::: Data shown

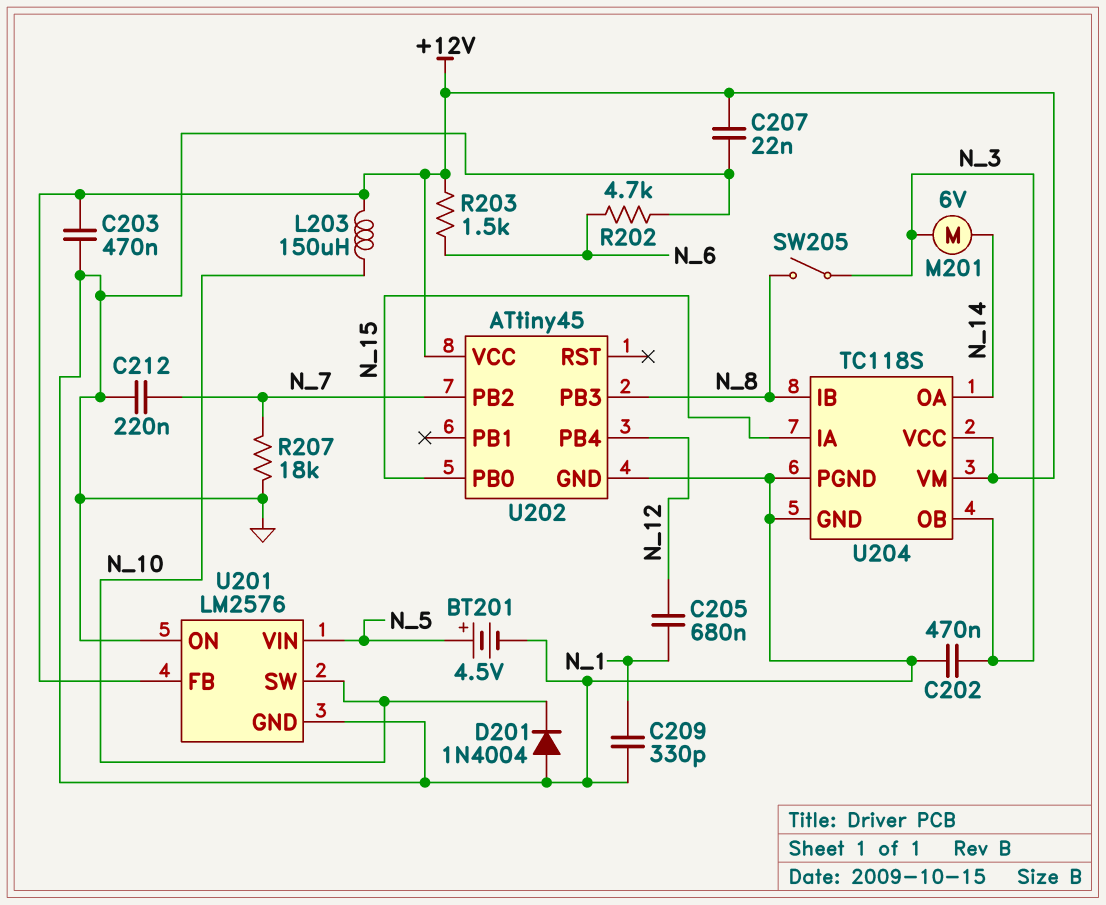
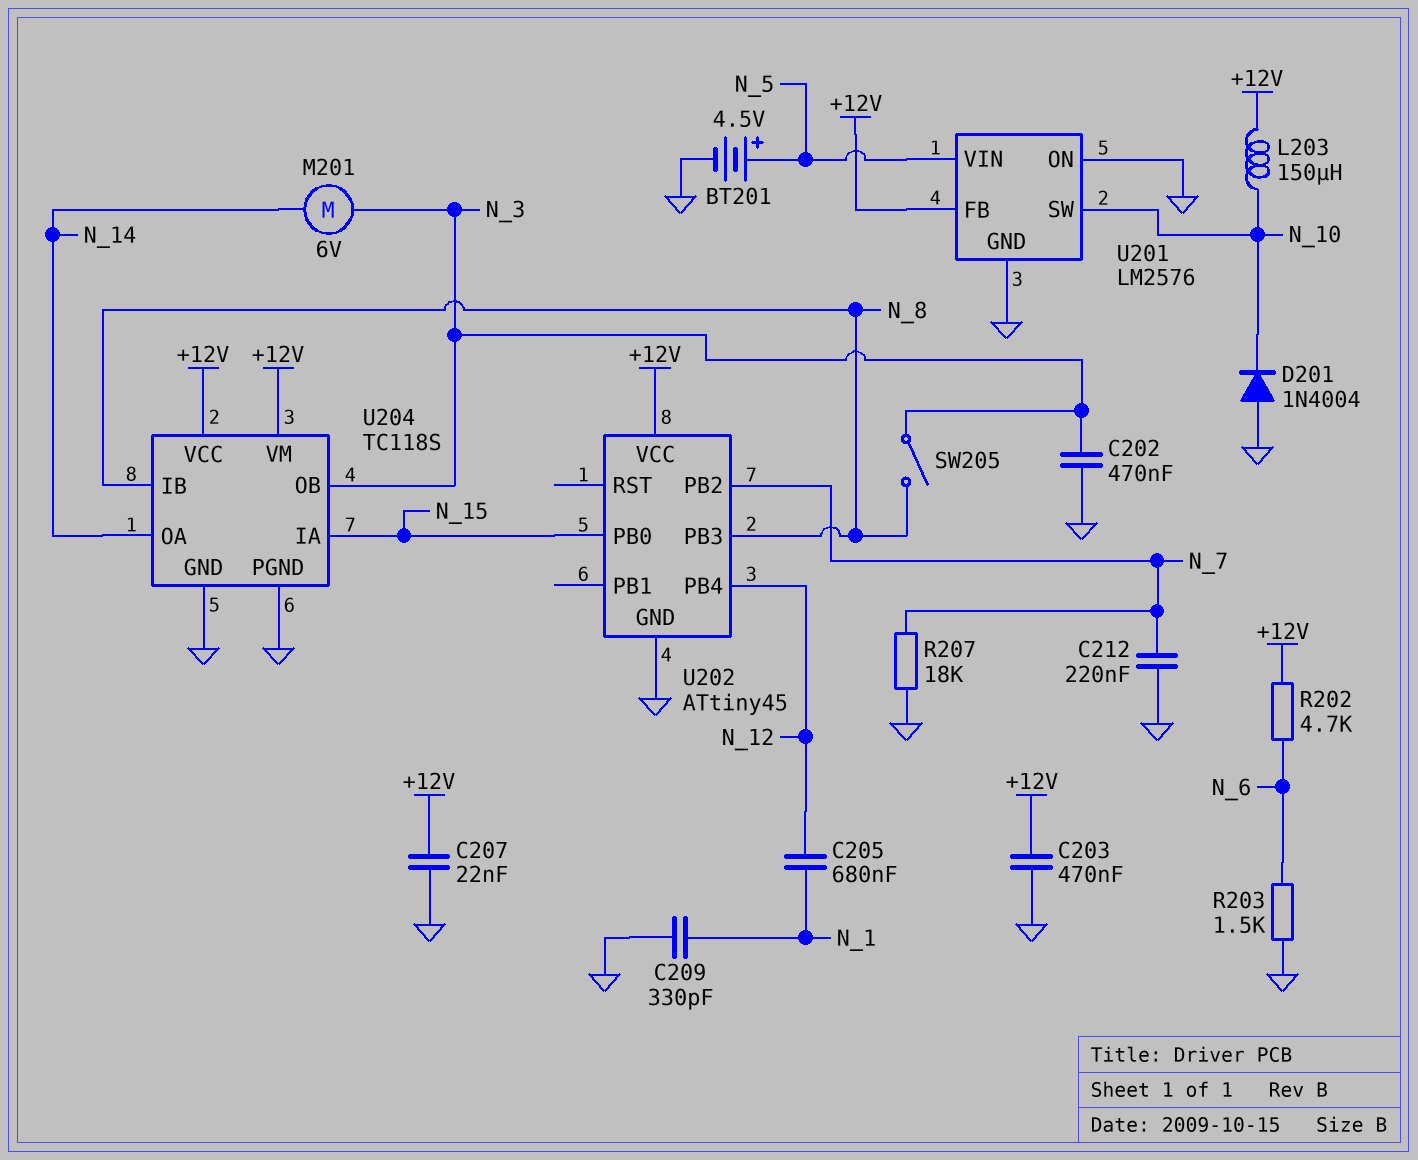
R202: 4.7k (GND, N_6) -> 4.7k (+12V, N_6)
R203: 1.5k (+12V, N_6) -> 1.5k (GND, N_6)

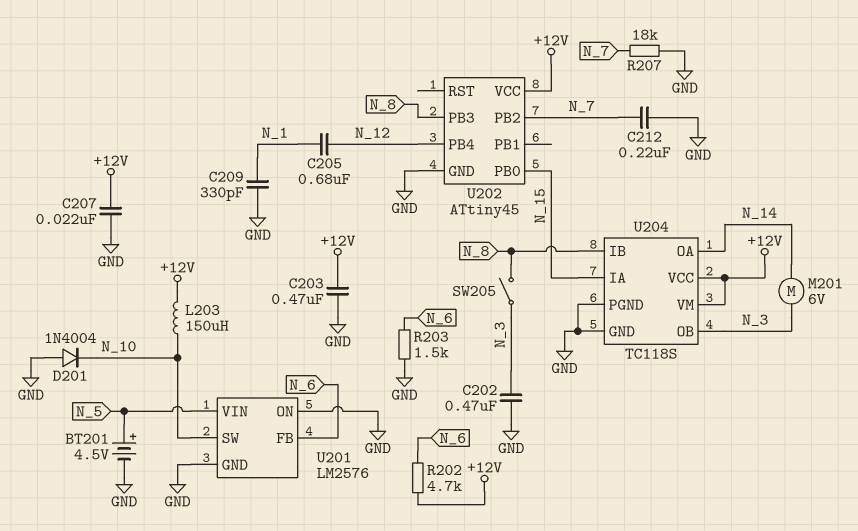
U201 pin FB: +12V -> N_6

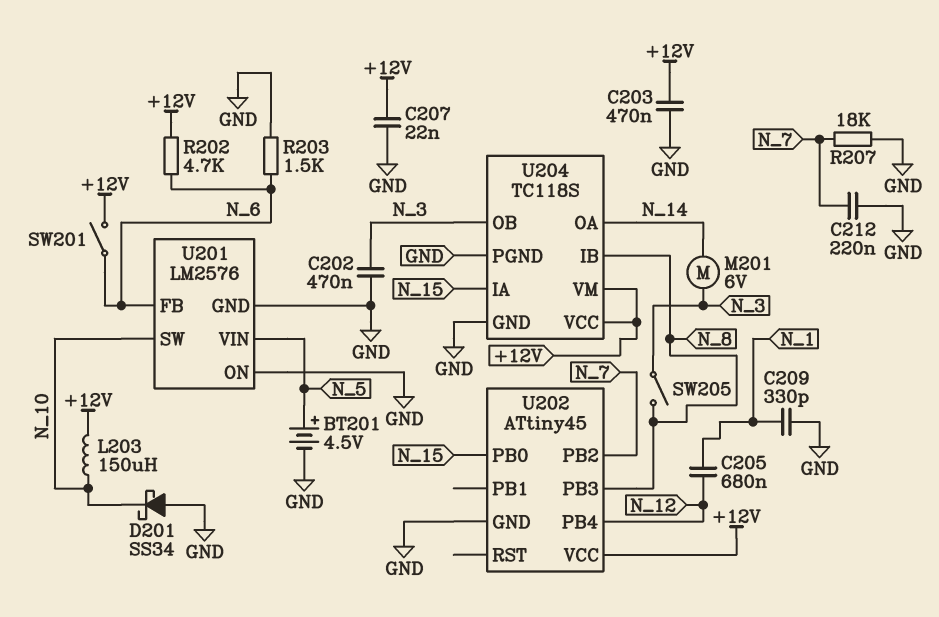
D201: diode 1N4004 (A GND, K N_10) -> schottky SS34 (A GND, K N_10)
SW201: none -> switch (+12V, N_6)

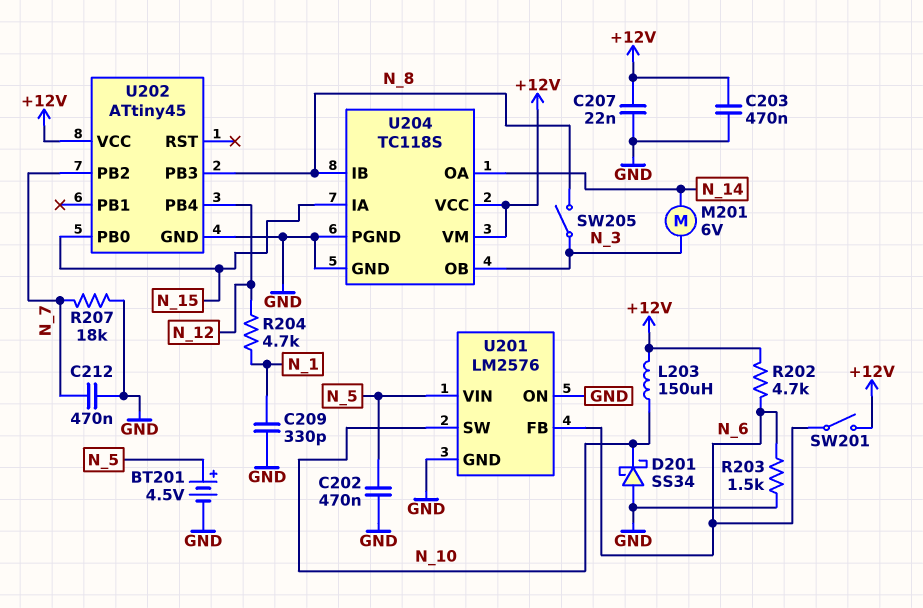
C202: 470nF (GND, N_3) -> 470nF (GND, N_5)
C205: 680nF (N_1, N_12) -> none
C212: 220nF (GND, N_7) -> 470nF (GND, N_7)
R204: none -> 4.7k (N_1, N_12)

::::::

_To do_
Copy the entries exactly. Leave out the images.

_Exercise result_
R202: 4.7k (GND, N_6) -> 4.7k (+12V, N_6)
R203: 1.5k (+12V, N_6) -> 1.5k (GND, N_6)

U201 pin FB: +12V -> N_6

D201: diode 1N4004 (A GND, K N_10) -> schottky SS34 (A GND, K N_10)
SW201: none -> switch (+12V, N_6)

C202: 470nF (GND, N_3) -> 470nF (GND, N_5)
C205: 680nF (N_1, N_12) -> none
C212: 220nF (GND, N_7) -> 470nF (GND, N_7)
R204: none -> 4.7k (N_1, N_12)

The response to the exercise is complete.